Your answer must be a word-for-word copy of the data.

□ □ □ □

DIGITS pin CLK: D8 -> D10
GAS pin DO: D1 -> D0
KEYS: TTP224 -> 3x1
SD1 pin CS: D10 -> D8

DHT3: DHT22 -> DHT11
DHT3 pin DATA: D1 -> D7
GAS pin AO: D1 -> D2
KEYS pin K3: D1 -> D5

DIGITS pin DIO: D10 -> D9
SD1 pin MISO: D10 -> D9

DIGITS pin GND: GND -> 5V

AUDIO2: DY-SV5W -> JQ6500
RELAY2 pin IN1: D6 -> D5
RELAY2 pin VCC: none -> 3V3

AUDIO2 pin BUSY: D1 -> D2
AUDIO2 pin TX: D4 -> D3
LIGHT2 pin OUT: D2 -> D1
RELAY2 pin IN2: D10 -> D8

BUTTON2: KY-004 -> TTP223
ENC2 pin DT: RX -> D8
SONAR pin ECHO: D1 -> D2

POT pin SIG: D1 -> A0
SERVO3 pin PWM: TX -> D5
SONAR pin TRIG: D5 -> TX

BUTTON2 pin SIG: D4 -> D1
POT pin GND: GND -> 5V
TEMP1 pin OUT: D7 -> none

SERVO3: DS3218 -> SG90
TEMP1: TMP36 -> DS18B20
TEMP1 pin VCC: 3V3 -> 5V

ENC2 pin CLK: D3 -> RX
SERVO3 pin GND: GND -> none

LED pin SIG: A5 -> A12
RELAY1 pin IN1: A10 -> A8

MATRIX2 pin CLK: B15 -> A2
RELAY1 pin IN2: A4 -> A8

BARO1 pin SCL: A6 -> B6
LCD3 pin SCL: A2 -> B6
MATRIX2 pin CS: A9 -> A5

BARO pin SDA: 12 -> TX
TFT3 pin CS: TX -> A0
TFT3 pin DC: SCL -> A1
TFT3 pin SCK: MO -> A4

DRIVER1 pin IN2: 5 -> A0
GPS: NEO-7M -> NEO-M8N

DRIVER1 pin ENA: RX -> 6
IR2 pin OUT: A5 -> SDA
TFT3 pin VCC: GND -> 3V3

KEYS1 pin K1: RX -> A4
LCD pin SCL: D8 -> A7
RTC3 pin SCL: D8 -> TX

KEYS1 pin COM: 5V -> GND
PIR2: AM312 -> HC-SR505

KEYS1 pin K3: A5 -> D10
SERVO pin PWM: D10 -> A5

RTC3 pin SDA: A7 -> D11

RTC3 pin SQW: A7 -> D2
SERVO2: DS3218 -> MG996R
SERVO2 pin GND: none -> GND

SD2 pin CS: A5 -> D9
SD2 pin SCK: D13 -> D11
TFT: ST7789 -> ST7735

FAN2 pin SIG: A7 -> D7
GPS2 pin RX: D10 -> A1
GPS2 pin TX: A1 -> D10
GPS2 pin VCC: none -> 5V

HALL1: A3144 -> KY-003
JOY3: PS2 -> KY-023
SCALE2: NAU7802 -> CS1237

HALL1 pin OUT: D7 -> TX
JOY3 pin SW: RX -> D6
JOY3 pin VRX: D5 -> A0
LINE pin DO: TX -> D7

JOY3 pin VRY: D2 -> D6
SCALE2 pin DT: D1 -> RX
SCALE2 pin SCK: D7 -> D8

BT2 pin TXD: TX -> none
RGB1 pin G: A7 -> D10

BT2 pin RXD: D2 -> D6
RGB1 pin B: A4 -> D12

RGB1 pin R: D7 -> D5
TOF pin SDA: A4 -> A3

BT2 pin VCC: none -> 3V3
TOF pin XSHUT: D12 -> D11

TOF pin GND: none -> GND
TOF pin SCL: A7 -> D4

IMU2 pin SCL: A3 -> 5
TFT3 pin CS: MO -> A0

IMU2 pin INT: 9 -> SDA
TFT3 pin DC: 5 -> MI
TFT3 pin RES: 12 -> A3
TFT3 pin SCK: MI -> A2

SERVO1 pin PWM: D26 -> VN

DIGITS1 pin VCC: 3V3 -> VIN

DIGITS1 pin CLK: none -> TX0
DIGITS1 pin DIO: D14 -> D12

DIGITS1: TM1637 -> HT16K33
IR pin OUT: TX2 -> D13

□ □ □ □

▶ _Result of the exercise_:
DIGITS pin CLK: D8 -> D10
GAS pin DO: D1 -> D0
KEYS: TTP224 -> 3x1
SD1 pin CS: D10 -> D8

DHT3: DHT22 -> DHT11
DHT3 pin DATA: D1 -> D7
GAS pin AO: D1 -> D2
KEYS pin K3: D1 -> D5

DIGITS pin DIO: D10 -> D9
SD1 pin MISO: D10 -> D9

DIGITS pin GND: GND -> 5V

AUDIO2: DY-SV5W -> JQ6500
RELAY2 pin IN1: D6 -> D5
RELAY2 pin VCC: none -> 3V3

AUDIO2 pin BUSY: D1 -> D2
AUDIO2 pin TX: D4 -> D3
LIGHT2 pin OUT: D2 -> D1
RELAY2 pin IN2: D10 -> D8

BUTTON2: KY-004 -> TTP223
ENC2 pin DT: RX -> D8
SONAR pin ECHO: D1 -> D2

POT pin SIG: D1 -> A0
SERVO3 pin PWM: TX -> D5
SONAR pin TRIG: D5 -> TX

BUTTON2 pin SIG: D4 -> D1
POT pin GND: GND -> 5V
TEMP1 pin OUT: D7 -> none

SERVO3: DS3218 -> SG90
TEMP1: TMP36 -> DS18B20
TEMP1 pin VCC: 3V3 -> 5V

ENC2 pin CLK: D3 -> RX
SERVO3 pin GND: GND -> none

LED pin SIG: A5 -> A12
RELAY1 pin IN1: A10 -> A8

MATRIX2 pin CLK: B15 -> A2
RELAY1 pin IN2: A4 -> A8

BARO1 pin SCL: A6 -> B6
LCD3 pin SCL: A2 -> B6
MATRIX2 pin CS: A9 -> A5

BARO pin SDA: 12 -> TX
TFT3 pin CS: TX -> A0
TFT3 pin DC: SCL -> A1
TFT3 pin SCK: MO -> A4

DRIVER1 pin IN2: 5 -> A0
GPS: NEO-7M -> NEO-M8N

DRIVER1 pin ENA: RX -> 6
IR2 pin OUT: A5 -> SDA
TFT3 pin VCC: GND -> 3V3

KEYS1 pin K1: RX -> A4
LCD pin SCL: D8 -> A7
RTC3 pin SCL: D8 -> TX

KEYS1 pin COM: 5V -> GND
PIR2: AM312 -> HC-SR505

KEYS1 pin K3: A5 -> D10
SERVO pin PWM: D10 -> A5

RTC3 pin SDA: A7 -> D11

RTC3 pin SQW: A7 -> D2
SERVO2: DS3218 -> MG996R
SERVO2 pin GND: none -> GND

SD2 pin CS: A5 -> D9
SD2 pin SCK: D13 -> D11
TFT: ST7789 -> ST7735

FAN2 pin SIG: A7 -> D7
GPS2 pin RX: D10 -> A1
GPS2 pin TX: A1 -> D10
GPS2 pin VCC: none -> 5V

HALL1: A3144 -> KY-003
JOY3: PS2 -> KY-023
SCALE2: NAU7802 -> CS1237

HALL1 pin OUT: D7 -> TX
JOY3 pin SW: RX -> D6
JOY3 pin VRX: D5 -> A0
LINE pin DO: TX -> D7

JOY3 pin VRY: D2 -> D6
SCALE2 pin DT: D1 -> RX
SCALE2 pin SCK: D7 -> D8

BT2 pin TXD: TX -> none
RGB1 pin G: A7 -> D10

BT2 pin RXD: D2 -> D6
RGB1 pin B: A4 -> D12

RGB1 pin R: D7 -> D5
TOF pin SDA: A4 -> A3

BT2 pin VCC: none -> 3V3
TOF pin XSHUT: D12 -> D11

TOF pin GND: none -> GND
TOF pin SCL: A7 -> D4

IMU2 pin SCL: A3 -> 5
TFT3 pin CS: MO -> A0

IMU2 pin INT: 9 -> SDA
TFT3 pin DC: 5 -> MI
TFT3 pin RES: 12 -> A3
TFT3 pin SCK: MI -> A2

SERVO1 pin PWM: D26 -> VN

DIGITS1 pin VCC: 3V3 -> VIN

DIGITS1 pin CLK: none -> TX0
DIGITS1 pin DIO: D14 -> D12

DIGITS1: TM1637 -> HT16K33
IR pin OUT: TX2 -> D13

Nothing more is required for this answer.